• Written request: Present every line of the entries below as a Markdown table with two columns, "Row" and "Entry line", numbering the rows in order and omitting any blank lines.

• Data listing:
__________________________________________________
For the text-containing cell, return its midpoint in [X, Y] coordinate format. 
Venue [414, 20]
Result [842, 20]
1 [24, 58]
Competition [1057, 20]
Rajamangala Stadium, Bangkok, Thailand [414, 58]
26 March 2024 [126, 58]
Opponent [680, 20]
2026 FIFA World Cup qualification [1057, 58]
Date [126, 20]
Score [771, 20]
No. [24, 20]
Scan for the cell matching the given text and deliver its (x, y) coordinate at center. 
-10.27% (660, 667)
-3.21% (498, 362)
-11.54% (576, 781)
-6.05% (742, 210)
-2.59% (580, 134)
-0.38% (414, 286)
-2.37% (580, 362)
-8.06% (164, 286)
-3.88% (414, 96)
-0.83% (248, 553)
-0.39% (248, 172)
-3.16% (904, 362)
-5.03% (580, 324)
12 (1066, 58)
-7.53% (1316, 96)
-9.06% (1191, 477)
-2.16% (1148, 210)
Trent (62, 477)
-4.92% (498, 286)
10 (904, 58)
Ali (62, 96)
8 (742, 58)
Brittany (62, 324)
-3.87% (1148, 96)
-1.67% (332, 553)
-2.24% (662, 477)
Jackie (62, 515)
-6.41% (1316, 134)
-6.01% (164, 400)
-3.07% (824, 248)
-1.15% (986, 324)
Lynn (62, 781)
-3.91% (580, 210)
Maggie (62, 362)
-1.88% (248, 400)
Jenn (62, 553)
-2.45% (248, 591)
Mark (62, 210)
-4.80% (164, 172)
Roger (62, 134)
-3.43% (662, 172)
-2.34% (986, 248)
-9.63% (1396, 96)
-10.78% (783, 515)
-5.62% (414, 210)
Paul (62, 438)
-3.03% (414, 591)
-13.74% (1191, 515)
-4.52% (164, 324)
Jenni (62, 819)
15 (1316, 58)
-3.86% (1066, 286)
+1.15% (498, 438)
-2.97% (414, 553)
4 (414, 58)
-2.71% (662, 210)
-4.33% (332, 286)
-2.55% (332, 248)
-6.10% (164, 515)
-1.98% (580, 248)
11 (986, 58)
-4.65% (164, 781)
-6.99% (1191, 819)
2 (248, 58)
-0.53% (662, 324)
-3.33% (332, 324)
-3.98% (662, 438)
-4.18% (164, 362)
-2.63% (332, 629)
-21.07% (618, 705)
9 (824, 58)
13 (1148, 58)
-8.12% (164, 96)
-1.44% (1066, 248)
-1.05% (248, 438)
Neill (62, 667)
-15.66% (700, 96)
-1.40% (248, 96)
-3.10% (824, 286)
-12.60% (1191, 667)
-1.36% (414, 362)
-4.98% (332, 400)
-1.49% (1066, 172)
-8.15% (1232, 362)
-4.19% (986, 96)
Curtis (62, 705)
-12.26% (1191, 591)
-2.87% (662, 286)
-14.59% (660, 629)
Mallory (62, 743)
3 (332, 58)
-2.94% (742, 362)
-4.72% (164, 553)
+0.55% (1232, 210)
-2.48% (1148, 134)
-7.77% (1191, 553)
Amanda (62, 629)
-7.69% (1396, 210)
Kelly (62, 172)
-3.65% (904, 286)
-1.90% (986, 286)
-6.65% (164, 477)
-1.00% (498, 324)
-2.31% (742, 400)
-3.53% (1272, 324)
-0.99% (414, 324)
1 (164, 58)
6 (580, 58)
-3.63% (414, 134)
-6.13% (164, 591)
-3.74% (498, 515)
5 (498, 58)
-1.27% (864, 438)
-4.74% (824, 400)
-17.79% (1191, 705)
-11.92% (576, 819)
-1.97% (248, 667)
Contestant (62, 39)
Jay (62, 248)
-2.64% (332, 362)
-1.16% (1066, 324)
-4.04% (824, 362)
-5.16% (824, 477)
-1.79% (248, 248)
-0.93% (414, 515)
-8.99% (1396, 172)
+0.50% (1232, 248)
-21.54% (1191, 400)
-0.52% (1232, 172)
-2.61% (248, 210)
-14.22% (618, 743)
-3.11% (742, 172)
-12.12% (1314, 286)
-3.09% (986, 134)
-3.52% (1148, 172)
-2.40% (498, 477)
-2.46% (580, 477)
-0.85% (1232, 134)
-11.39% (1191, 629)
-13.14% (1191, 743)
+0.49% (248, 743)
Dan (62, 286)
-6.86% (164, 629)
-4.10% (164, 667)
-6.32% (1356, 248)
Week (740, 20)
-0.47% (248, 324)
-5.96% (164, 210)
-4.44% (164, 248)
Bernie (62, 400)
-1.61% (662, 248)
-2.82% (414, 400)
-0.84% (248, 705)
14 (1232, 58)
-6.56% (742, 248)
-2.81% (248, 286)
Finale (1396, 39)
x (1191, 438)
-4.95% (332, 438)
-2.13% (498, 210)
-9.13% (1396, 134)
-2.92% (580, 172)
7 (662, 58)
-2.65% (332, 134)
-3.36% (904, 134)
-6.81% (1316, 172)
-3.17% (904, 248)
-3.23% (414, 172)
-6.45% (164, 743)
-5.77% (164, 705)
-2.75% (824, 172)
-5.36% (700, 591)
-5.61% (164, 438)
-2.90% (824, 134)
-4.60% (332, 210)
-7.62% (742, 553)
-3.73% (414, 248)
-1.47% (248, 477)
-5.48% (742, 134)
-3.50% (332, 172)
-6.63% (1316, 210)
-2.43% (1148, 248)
__________________________________________________
• The result:
| Row | Entry line |
|---|---|
| 1 | For the text-containing cell, return its midpoint in [X, Y] coordinate format.  |
| 2 | Venue [414, 20] |
| 3 | Result [842, 20] |
| 4 | 1 [24, 58] |
| 5 | Competition [1057, 20] |
| 6 | Rajamangala Stadium, Bangkok, Thailand [414, 58] |
| 7 | 26 March 2024 [126, 58] |
| 8 | Opponent [680, 20] |
| 9 | 2026 FIFA World Cup qualification [1057, 58] |
| 10 | Date [126, 20] |
| 11 | Score [771, 20] |
| 12 | No. [24, 20] |
| 13 | Scan for the cell matching the given text and deliver its (x, y) coordinate at center.  |
| 14 | -10.27% (660, 667) |
| 15 | -3.21% (498, 362) |
| 16 | -11.54% (576, 781) |
| 17 | -6.05% (742, 210) |
| 18 | -2.59% (580, 134) |
| 19 | -0.38% (414, 286) |
| 20 | -2.37% (580, 362) |
| 21 | -8.06% (164, 286) |
| 22 | -3.88% (414, 96) |
| 23 | -0.83% (248, 553) |
| 24 | -0.39% (248, 172) |
| 25 | -3.16% (904, 362) |
| 26 | -5.03% (580, 324) |
| 27 | 12 (1066, 58) |
| 28 | -7.53% (1316, 96) |
| 29 | -9.06% (1191, 477) |
| 30 | -2.16% (1148, 210) |
| 31 | Trent (62, 477) |
| 32 | -4.92% (498, 286) |
| 33 | 10 (904, 58) |
| 34 | Ali (62, 96) |
| 35 | 8 (742, 58) |
| 36 | Brittany (62, 324) |
| 37 | -3.87% (1148, 96) |
| 38 | -1.67% (332, 553) |
| 39 | -2.24% (662, 477) |
| 40 | Jackie (62, 515) |
| 41 | -6.41% (1316, 134) |
| 42 | -6.01% (164, 400) |
| 43 | -3.07% (824, 248) |
| 44 | -1.15% (986, 324) |
| 45 | Lynn (62, 781) |
| 46 | -3.91% (580, 210) |
| 47 | Maggie (62, 362) |
| 48 | -1.88% (248, 400) |
| 49 | Jenn (62, 553) |
| 50 | -2.45% (248, 591) |
| 51 | Mark (62, 210) |
| 52 | -4.80% (164, 172) |
| 53 | Roger (62, 134) |
| 54 | -3.43% (662, 172) |
| 55 | -2.34% (986, 248) |
| 56 | -9.63% (1396, 96) |
| 57 | -10.78% (783, 515) |
| 58 | -5.62% (414, 210) |
| 59 | Paul (62, 438) |
| 60 | -3.03% (414, 591) |
| 61 | -13.74% (1191, 515) |
| 62 | -4.52% (164, 324) |
| 63 | Jenni (62, 819) |
| 64 | 15 (1316, 58) |
| 65 | -3.86% (1066, 286) |
| 66 | +1.15% (498, 438) |
| 67 | -2.97% (414, 553) |
| 68 | 4 (414, 58) |
| 69 | -2.71% (662, 210) |
| 70 | -4.33% (332, 286) |
| 71 | -2.55% (332, 248) |
| 72 | -6.10% (164, 515) |
| 73 | -1.98% (580, 248) |
| 74 | 11 (986, 58) |
| 75 | -4.65% (164, 781) |
| 76 | -6.99% (1191, 819) |
| 77 | 2 (248, 58) |
| 78 | -0.53% (662, 324) |
| 79 | -3.33% (332, 324) |
| 80 | -3.98% (662, 438) |
| 81 | -4.18% (164, 362) |
| 82 | -2.63% (332, 629) |
| 83 | -21.07% (618, 705) |
| 84 | 9 (824, 58) |
| 85 | 13 (1148, 58) |
| 86 | -8.12% (164, 96) |
| 87 | -1.44% (1066, 248) |
| 88 | -1.05% (248, 438) |
| 89 | Neill (62, 667) |
| 90 | -15.66% (700, 96) |
| 91 | -1.40% (248, 96) |
| 92 | -3.10% (824, 286) |
| 93 | -12.60% (1191, 667) |
| 94 | -1.36% (414, 362) |
| 95 | -4.98% (332, 400) |
| 96 | -1.49% (1066, 172) |
| 97 | -8.15% (1232, 362) |
| 98 | -4.19% (986, 96) |
| 99 | Curtis (62, 705) |
| 100 | -12.26% (1191, 591) |
| 101 | -2.87% (662, 286) |
| 102 | -14.59% (660, 629) |
| 103 | Mallory (62, 743) |
| 104 | 3 (332, 58) |
| 105 | -2.94% (742, 362) |
| 106 | -4.72% (164, 553) |
| 107 | +0.55% (1232, 210) |
| 108 | -2.48% (1148, 134) |
| 109 | -7.77% (1191, 553) |
| 110 | Amanda (62, 629) |
| 111 | -7.69% (1396, 210) |
| 112 | Kelly (62, 172) |
| 113 | -3.65% (904, 286) |
| 114 | -1.90% (986, 286) |
| 115 | -6.65% (164, 477) |
| 116 | -1.00% (498, 324) |
| 117 | -2.31% (742, 400) |
| 118 | -3.53% (1272, 324) |
| 119 | -0.99% (414, 324) |
| 120 | 1 (164, 58) |
| 121 | 6 (580, 58) |
| 122 | -3.63% (414, 134) |
| 123 | -6.13% (164, 591) |
| 124 | -3.74% (498, 515) |
| 125 | 5 (498, 58) |
| 126 | -1.27% (864, 438) |
| 127 | -4.74% (824, 400) |
| 128 | -17.79% (1191, 705) |
| 129 | -11.92% (576, 819) |
| 130 | -1.97% (248, 667) |
| 131 | Contestant (62, 39) |
| 132 | Jay (62, 248) |
| 133 | -2.64% (332, 362) |
| 134 | -1.16% (1066, 324) |
| 135 | -4.04% (824, 362) |
| 136 | -5.16% (824, 477) |
| 137 | -1.79% (248, 248) |
| 138 | -0.93% (414, 515) |
| 139 | -8.99% (1396, 172) |
| 140 | +0.50% (1232, 248) |
| 141 | -21.54% (1191, 400) |
| 142 | -0.52% (1232, 172) |
| 143 | -2.61% (248, 210) |
| 144 | -14.22% (618, 743) |
| 145 | -3.11% (742, 172) |
| 146 | -12.12% (1314, 286) |
| 147 | -3.09% (986, 134) |
| 148 | -3.52% (1148, 172) |
| 149 | -2.40% (498, 477) |
| 150 | -2.46% (580, 477) |
| 151 | -0.85% (1232, 134) |
| 152 | -11.39% (1191, 629) |
| 153 | -13.14% (1191, 743) |
| 154 | +0.49% (248, 743) |
| 155 | Dan (62, 286) |
| 156 | -6.86% (164, 629) |
| 157 | -4.10% (164, 667) |
| 158 | -6.32% (1356, 248) |
| 159 | Week (740, 20) |
| 160 | -0.47% (248, 324) |
| 161 | -5.96% (164, 210) |
| 162 | -4.44% (164, 248) |
| 163 | Bernie (62, 400) |
| 164 | -1.61% (662, 248) |
| 165 | -2.82% (414, 400) |
| 166 | -0.84% (248, 705) |
| 167 | 14 (1232, 58) |
| 168 | -6.56% (742, 248) |
| 169 | -2.81% (248, 286) |
| 170 | Finale (1396, 39) |
| 171 | x (1191, 438) |
| 172 | -4.95% (332, 438) |
| 173 | -2.13% (498, 210) |
| 174 | -9.13% (1396, 134) |
| 175 | -2.92% (580, 172) |
| 176 | 7 (662, 58) |
| 177 | -2.65% (332, 134) |
| 178 | -3.36% (904, 134) |
| 179 | -6.81% (1316, 172) |
| 180 | -3.17% (904, 248) |
| 181 | -3.23% (414, 172) |
| 182 | -6.45% (164, 743) |
| 183 | -5.77% (164, 705) |
| 184 | -2.75% (824, 172) |
| 185 | -5.36% (700, 591) |
| 186 | -5.61% (164, 438) |
| 187 | -2.90% (824, 134) |
| 188 | -4.60% (332, 210) |
| 189 | -7.62% (742, 553) |
| 190 | -3.73% (414, 248) |
| 191 | -1.47% (248, 477) |
| 192 | -5.48% (742, 134) |
| 193 | -3.50% (332, 172) |
| 194 | -6.63% (1316, 210) |
| 195 | -2.43% (1148, 248) |